> [EXERCISE INSTRUCTIONS]: Copy out every line of the data exactly; do not include the images.

> [PROVIDED RECORDS]:
= = = =

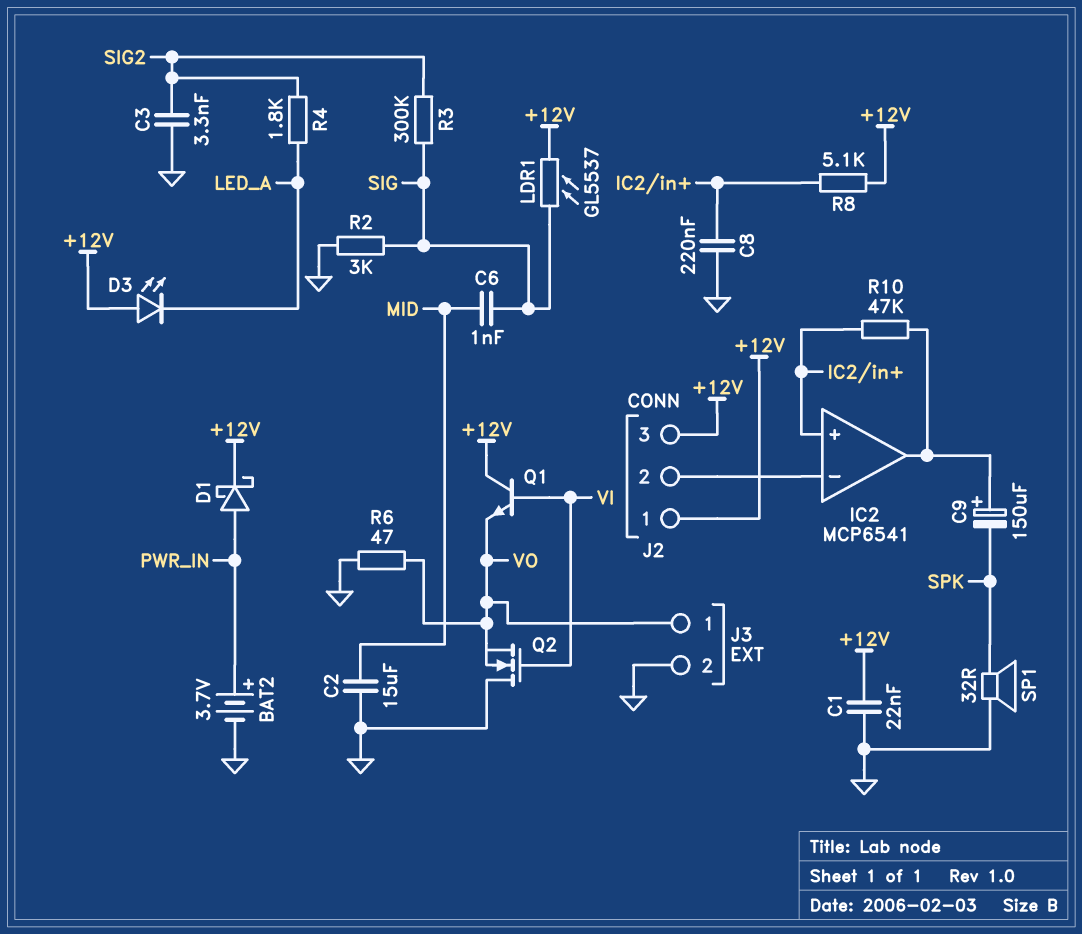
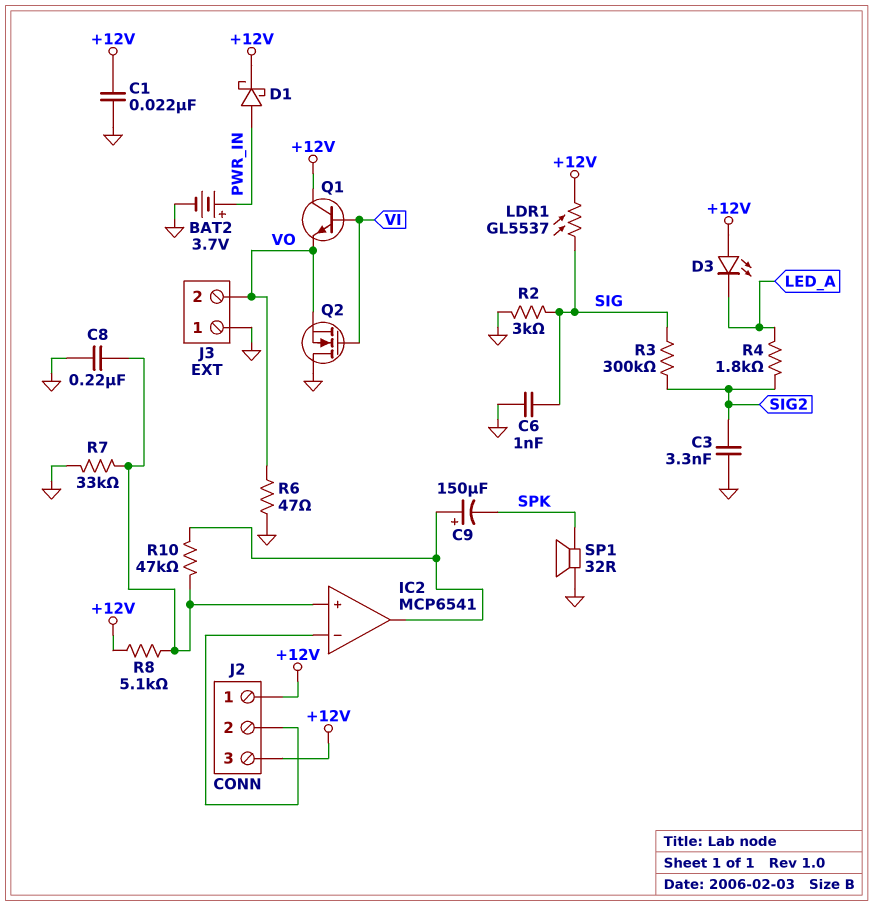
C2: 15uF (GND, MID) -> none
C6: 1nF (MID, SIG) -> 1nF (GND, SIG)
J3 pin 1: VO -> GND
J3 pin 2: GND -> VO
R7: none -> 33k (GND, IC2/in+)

= = = =

> [WRITTEN ANSWER]:
C2: 15uF (GND, MID) -> none
C6: 1nF (MID, SIG) -> 1nF (GND, SIG)
J3 pin 1: VO -> GND
J3 pin 2: GND -> VO
R7: none -> 33k (GND, IC2/in+)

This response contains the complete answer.